TASK TO CARRY OUT
Return the entries below verbatim. Pictures stay out.

DATA TO USE
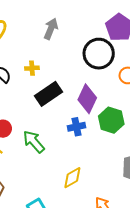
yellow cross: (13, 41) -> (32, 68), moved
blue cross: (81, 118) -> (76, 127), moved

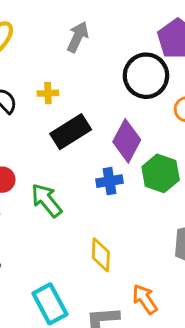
yellow diamond: (72, 178) -> (101, 255), turned -60

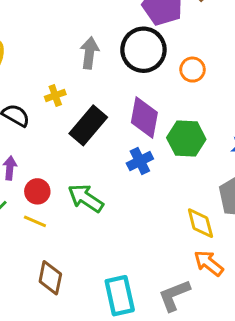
gray arrow: (78, 37) -> (89, 53), moved
yellow diamond: (101, 255) -> (200, 223), moved
cyan rectangle: (50, 304) -> (120, 296), turned 33

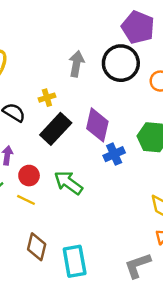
purple diamond: (144, 117) -> (97, 125), moved
black rectangle: (88, 125) -> (56, 129), moved
cyan rectangle: (120, 296) -> (75, 261), moved

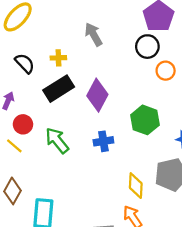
black circle: (121, 63) -> (147, 47), moved, size x0.7
gray arrow: (76, 64) -> (93, 34), turned -55
blue cross: (114, 154) -> (103, 141), moved

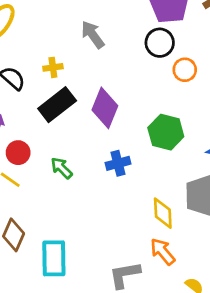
green arrow: (57, 140) -> (61, 168), size x0.7

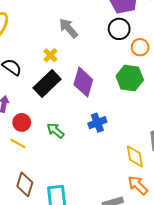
yellow cross: (53, 67) -> (50, 55), moved, turned -32
green hexagon: (166, 132) -> (130, 78), moved

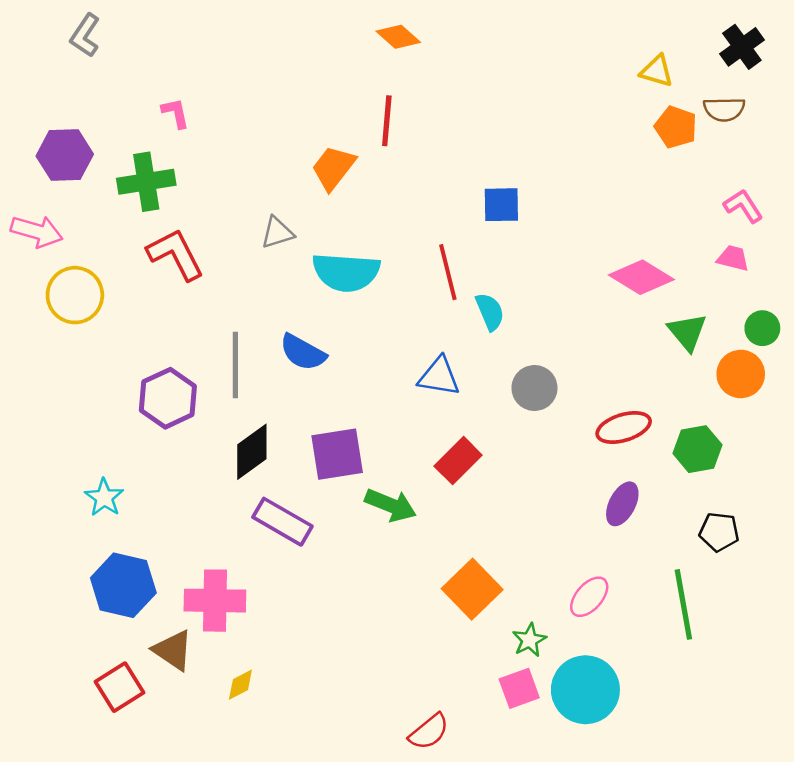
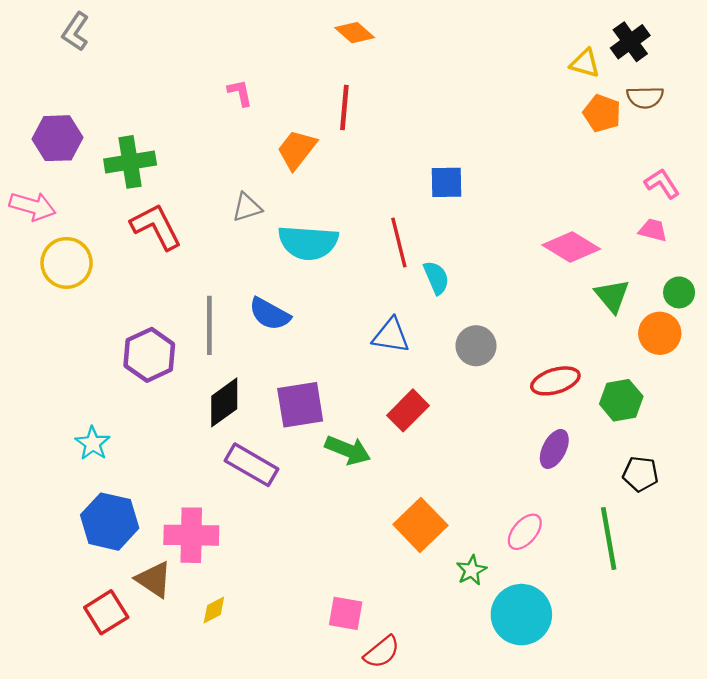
black cross: (742, 47) -> (630, 42), moved
pink L-shape: (175, 113) -> (240, 93), moved
pink square: (519, 688) -> (346, 613), moved, turned 30

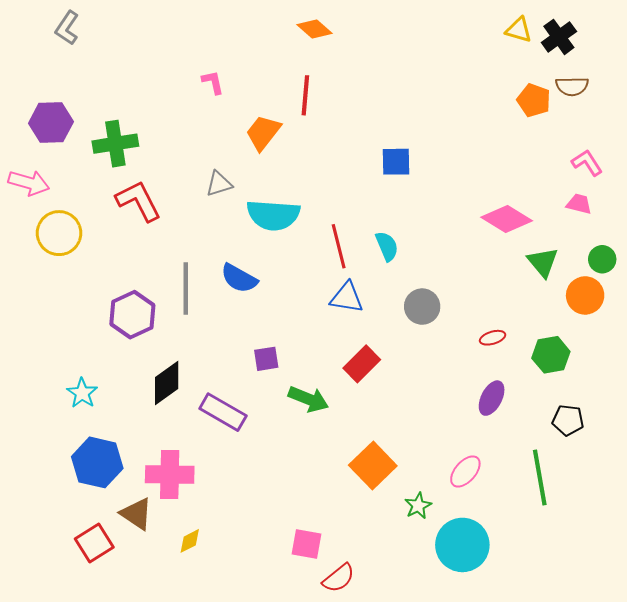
yellow triangle: (585, 63) -> (519, 30), moved
red line: (399, 243) -> (339, 246), moved
red ellipse: (555, 381) -> (493, 338), size x0.6
black diamond: (224, 402) -> (167, 383), moved
purple square: (300, 405) -> (266, 359), size x0.6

ANSWER TO THIS TASK
yellow cross: (13, 41) -> (32, 68), moved
blue cross: (81, 118) -> (76, 127), moved

yellow diamond: (72, 178) -> (101, 255), turned -60

gray arrow: (78, 37) -> (89, 53), moved
yellow diamond: (101, 255) -> (200, 223), moved
cyan rectangle: (50, 304) -> (120, 296), turned 33

purple diamond: (144, 117) -> (97, 125), moved
black rectangle: (88, 125) -> (56, 129), moved
cyan rectangle: (120, 296) -> (75, 261), moved

black circle: (121, 63) -> (147, 47), moved, size x0.7
gray arrow: (76, 64) -> (93, 34), turned -55
blue cross: (114, 154) -> (103, 141), moved

green arrow: (57, 140) -> (61, 168), size x0.7

yellow cross: (53, 67) -> (50, 55), moved, turned -32
green hexagon: (166, 132) -> (130, 78), moved

black cross: (742, 47) -> (630, 42), moved
pink L-shape: (175, 113) -> (240, 93), moved
pink square: (519, 688) -> (346, 613), moved, turned 30

yellow triangle: (585, 63) -> (519, 30), moved
red line: (399, 243) -> (339, 246), moved
red ellipse: (555, 381) -> (493, 338), size x0.6
black diamond: (224, 402) -> (167, 383), moved
purple square: (300, 405) -> (266, 359), size x0.6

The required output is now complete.